[START Information provided]

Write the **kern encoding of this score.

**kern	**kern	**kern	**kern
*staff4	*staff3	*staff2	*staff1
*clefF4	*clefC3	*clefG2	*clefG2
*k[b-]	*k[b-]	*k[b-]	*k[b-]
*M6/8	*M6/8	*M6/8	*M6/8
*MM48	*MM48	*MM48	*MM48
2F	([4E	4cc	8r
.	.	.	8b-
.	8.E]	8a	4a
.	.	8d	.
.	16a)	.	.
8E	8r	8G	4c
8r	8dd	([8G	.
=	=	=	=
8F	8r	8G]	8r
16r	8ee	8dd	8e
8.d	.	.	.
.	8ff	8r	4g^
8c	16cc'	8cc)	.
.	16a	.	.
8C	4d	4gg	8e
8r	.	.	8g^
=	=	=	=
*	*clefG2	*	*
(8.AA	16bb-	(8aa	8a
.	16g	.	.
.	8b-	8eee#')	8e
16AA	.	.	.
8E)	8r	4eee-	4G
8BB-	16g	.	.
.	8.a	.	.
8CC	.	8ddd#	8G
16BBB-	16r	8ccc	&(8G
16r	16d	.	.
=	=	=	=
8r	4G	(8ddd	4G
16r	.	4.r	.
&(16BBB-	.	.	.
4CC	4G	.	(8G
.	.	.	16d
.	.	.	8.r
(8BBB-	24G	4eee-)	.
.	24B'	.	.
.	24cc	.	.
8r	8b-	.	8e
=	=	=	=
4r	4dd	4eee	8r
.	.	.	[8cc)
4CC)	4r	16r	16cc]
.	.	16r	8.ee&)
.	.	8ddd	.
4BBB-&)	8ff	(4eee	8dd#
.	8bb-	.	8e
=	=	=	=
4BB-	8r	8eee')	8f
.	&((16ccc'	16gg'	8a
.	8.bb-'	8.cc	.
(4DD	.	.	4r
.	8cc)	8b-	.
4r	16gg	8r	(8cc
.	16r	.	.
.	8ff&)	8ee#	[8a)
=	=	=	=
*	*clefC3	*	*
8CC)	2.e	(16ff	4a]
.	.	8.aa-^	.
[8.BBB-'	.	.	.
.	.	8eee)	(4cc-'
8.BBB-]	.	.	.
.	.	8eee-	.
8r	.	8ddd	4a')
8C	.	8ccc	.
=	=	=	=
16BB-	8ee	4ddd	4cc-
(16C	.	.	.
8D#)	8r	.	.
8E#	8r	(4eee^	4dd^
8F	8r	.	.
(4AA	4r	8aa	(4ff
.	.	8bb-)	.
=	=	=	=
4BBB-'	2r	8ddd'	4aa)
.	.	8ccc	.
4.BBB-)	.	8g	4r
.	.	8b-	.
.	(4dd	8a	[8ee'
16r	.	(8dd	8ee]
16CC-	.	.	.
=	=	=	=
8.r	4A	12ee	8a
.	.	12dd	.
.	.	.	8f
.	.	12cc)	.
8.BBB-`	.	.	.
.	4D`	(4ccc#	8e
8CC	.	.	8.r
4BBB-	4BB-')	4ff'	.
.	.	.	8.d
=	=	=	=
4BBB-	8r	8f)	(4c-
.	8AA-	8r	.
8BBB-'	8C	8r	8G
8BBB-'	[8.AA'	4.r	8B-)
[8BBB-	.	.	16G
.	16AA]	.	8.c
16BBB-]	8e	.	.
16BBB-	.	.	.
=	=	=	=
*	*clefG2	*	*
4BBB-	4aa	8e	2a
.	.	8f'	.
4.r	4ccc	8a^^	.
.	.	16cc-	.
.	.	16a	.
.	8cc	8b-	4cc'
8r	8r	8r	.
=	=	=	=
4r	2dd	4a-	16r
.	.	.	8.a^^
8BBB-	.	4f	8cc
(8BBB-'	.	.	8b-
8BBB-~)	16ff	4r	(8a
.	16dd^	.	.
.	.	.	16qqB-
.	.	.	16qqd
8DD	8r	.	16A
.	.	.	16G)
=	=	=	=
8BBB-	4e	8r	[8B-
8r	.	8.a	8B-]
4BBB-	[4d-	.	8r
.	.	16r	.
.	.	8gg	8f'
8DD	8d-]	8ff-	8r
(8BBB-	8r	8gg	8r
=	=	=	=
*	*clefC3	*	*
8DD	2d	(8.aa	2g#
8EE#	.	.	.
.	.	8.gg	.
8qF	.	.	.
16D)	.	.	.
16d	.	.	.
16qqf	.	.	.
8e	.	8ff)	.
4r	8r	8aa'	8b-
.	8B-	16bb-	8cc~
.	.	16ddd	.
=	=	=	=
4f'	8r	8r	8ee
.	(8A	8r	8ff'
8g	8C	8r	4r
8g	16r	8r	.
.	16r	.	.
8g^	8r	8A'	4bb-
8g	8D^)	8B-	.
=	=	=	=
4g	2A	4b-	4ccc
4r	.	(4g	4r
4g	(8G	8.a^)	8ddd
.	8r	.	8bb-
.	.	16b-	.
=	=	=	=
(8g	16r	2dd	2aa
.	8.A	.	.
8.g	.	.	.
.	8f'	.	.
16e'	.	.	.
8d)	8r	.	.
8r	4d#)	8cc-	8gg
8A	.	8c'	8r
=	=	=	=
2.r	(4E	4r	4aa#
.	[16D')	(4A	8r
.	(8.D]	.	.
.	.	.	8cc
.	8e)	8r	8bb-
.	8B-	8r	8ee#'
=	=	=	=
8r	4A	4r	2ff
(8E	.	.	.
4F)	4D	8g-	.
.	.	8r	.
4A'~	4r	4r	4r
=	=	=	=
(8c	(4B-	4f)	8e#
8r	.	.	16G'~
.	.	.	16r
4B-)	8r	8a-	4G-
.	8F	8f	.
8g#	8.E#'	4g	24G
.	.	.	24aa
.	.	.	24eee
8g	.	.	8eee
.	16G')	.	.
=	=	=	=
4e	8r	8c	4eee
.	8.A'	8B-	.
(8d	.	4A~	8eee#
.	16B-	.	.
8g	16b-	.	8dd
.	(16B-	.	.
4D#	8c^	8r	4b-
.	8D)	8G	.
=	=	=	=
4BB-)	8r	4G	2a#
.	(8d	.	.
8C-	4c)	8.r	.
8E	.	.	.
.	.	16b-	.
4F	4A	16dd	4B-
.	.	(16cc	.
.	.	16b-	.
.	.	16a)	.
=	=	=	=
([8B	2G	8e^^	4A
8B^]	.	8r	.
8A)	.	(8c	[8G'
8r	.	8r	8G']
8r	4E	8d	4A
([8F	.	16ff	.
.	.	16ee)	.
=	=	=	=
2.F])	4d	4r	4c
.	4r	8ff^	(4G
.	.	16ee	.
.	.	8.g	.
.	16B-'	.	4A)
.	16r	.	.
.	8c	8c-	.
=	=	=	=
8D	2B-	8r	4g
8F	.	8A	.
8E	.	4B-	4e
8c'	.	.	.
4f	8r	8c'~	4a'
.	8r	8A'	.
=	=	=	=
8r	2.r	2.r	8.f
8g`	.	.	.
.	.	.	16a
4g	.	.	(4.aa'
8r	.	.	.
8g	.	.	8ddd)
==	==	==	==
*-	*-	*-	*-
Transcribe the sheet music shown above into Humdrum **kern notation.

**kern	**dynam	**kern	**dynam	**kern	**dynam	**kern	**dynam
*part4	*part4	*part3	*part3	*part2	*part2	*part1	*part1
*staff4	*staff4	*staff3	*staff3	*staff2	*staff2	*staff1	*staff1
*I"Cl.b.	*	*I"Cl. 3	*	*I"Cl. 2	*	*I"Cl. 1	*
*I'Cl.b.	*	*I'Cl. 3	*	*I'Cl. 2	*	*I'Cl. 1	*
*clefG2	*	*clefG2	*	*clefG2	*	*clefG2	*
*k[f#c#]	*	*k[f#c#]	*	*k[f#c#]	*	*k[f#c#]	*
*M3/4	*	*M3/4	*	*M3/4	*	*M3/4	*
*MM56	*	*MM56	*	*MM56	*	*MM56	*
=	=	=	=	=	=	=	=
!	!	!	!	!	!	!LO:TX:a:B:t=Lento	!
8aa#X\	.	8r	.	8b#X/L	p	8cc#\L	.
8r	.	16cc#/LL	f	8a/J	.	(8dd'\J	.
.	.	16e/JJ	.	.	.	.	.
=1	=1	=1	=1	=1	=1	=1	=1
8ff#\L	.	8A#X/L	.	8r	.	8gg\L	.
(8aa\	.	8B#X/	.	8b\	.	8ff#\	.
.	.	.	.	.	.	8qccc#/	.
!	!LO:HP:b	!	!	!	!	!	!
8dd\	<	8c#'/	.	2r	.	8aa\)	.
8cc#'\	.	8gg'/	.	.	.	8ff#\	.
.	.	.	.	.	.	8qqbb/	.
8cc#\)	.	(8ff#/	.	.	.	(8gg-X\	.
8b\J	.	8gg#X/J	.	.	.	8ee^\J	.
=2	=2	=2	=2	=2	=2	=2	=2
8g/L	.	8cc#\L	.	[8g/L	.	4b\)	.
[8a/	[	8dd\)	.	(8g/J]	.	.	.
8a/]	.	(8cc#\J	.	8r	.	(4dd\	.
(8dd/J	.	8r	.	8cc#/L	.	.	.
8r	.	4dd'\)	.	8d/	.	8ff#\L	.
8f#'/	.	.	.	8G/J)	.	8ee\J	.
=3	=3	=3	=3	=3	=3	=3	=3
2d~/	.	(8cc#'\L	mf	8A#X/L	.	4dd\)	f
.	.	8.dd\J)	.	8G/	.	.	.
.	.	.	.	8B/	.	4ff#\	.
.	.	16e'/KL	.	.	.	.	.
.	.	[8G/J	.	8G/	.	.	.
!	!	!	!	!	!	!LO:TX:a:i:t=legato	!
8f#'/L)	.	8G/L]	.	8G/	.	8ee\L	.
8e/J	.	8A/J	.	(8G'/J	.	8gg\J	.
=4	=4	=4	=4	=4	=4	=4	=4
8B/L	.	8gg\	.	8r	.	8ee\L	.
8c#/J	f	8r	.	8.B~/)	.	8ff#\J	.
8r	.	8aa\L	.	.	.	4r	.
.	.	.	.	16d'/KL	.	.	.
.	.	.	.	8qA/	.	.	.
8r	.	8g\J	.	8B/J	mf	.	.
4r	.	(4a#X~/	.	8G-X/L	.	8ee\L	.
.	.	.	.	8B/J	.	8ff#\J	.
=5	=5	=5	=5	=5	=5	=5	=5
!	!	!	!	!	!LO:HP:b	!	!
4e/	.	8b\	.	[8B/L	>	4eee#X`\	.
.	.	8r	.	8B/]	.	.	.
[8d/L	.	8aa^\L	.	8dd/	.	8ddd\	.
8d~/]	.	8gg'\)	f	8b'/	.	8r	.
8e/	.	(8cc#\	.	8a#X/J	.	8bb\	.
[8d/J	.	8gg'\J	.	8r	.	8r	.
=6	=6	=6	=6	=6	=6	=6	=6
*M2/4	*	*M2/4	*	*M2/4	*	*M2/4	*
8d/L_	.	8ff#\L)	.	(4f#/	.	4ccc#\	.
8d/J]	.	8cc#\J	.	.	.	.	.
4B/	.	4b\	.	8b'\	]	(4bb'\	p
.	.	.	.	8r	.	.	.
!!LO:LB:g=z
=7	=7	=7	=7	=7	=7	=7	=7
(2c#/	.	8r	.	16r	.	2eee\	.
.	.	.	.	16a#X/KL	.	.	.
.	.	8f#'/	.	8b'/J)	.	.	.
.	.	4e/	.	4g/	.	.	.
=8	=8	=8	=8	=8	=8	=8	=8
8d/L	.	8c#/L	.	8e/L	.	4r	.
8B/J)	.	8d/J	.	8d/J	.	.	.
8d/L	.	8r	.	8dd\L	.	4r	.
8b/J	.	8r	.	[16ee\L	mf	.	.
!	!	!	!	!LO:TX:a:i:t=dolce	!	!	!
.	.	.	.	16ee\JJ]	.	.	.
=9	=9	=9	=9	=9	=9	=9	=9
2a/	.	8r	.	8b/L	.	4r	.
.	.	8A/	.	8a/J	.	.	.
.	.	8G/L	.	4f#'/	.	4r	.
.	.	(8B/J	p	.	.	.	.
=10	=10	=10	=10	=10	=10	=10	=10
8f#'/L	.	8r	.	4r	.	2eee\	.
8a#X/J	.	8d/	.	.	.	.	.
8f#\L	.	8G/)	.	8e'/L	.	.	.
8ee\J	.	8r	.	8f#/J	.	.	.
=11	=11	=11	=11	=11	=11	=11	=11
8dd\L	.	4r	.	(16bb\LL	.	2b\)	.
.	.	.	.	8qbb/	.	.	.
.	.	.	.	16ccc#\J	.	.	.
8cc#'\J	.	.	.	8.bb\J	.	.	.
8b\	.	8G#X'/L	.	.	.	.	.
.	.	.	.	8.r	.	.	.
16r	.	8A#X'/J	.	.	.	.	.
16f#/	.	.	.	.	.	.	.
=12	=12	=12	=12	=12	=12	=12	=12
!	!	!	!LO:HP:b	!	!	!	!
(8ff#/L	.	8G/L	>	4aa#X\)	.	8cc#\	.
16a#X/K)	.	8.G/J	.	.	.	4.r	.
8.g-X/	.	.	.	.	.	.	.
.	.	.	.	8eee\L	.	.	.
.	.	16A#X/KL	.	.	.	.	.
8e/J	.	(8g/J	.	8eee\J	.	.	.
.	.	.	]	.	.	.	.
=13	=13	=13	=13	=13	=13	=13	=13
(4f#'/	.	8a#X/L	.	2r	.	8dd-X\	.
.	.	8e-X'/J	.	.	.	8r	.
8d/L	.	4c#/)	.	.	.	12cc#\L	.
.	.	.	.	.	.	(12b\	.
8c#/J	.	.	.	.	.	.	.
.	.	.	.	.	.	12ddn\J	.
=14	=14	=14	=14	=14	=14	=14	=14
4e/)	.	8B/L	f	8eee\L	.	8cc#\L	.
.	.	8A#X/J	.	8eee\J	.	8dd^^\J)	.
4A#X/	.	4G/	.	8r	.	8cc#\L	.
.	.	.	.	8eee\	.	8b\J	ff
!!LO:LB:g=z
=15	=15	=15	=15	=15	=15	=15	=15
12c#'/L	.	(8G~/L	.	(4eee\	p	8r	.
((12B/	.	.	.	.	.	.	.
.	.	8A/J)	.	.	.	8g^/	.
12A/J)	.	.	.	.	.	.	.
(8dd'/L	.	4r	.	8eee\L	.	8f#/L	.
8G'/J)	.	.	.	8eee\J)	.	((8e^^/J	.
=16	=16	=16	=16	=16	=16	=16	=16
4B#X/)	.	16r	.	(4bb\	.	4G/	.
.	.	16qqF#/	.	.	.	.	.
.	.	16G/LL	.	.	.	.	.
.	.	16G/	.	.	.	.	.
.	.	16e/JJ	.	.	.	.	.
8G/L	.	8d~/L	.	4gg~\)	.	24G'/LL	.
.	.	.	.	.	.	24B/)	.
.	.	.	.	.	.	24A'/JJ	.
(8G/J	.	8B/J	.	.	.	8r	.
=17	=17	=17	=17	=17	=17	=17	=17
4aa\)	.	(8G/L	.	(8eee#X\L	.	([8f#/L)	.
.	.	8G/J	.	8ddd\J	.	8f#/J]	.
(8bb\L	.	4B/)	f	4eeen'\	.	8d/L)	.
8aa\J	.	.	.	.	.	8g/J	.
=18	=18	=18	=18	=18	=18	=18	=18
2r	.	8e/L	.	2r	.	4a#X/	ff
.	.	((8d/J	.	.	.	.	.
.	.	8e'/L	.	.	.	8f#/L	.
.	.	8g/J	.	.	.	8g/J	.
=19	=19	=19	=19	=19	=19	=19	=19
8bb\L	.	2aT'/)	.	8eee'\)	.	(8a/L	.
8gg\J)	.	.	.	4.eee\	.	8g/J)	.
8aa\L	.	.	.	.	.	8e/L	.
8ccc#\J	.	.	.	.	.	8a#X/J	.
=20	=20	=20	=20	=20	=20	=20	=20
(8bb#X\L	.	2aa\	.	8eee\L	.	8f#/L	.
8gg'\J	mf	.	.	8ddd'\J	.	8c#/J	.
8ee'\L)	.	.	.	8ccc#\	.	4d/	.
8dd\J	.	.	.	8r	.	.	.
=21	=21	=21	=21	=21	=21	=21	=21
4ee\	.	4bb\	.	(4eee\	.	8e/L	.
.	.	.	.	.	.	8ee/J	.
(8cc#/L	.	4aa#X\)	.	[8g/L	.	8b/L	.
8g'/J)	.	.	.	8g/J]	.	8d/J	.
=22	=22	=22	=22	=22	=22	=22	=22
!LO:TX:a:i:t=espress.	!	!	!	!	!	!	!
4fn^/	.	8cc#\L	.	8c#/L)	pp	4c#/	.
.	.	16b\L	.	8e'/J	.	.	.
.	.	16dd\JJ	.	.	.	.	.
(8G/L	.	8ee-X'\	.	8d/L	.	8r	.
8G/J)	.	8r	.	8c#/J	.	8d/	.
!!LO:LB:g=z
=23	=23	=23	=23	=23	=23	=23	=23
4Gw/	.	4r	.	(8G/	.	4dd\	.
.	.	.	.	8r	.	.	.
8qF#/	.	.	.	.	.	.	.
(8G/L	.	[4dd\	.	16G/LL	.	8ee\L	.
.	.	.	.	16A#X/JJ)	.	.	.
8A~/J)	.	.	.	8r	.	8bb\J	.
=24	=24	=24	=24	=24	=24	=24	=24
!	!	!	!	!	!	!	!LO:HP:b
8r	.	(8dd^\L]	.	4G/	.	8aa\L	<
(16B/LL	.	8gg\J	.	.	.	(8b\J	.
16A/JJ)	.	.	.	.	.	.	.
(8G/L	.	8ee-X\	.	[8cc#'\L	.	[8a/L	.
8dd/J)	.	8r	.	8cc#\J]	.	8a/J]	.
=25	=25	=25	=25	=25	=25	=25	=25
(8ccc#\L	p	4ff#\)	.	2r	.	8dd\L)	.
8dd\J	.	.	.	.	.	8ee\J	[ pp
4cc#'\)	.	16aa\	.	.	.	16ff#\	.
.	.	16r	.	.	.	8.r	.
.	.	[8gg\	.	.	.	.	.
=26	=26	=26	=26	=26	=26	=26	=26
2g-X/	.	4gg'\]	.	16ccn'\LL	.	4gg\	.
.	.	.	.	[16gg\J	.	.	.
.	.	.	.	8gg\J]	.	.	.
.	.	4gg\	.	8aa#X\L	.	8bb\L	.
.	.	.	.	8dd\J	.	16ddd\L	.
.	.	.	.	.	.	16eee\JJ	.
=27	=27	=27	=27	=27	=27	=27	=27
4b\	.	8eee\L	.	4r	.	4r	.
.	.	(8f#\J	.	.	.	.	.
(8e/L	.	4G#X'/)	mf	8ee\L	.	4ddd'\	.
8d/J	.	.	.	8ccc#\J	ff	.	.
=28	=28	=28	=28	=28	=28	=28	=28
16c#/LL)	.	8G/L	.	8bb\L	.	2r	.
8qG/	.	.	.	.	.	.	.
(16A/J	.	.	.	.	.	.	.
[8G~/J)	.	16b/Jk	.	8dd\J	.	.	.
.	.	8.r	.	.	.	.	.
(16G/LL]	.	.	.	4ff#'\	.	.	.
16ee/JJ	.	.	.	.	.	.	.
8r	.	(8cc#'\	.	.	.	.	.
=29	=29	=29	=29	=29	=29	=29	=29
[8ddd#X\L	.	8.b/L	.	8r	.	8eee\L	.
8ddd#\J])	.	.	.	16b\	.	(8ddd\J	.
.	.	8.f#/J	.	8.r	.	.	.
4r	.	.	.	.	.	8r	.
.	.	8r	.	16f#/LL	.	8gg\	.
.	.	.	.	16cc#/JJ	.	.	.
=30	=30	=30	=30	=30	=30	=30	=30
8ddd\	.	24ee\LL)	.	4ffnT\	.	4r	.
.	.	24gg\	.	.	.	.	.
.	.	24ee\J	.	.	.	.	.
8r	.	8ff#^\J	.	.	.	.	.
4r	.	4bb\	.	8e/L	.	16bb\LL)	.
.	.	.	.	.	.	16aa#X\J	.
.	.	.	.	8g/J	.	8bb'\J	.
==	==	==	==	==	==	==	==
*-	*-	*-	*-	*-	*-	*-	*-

[END Information provided]

### Problem requirements
Extract every line of the records that contains the string "kern".

### Task answer
Write the **kern encoding of this score.
**kern	**kern	**kern	**kern
Transcribe the sheet music shown above into Humdrum **kern notation.
**kern	**dynam	**kern	**dynam	**kern	**dynam	**kern	**dynam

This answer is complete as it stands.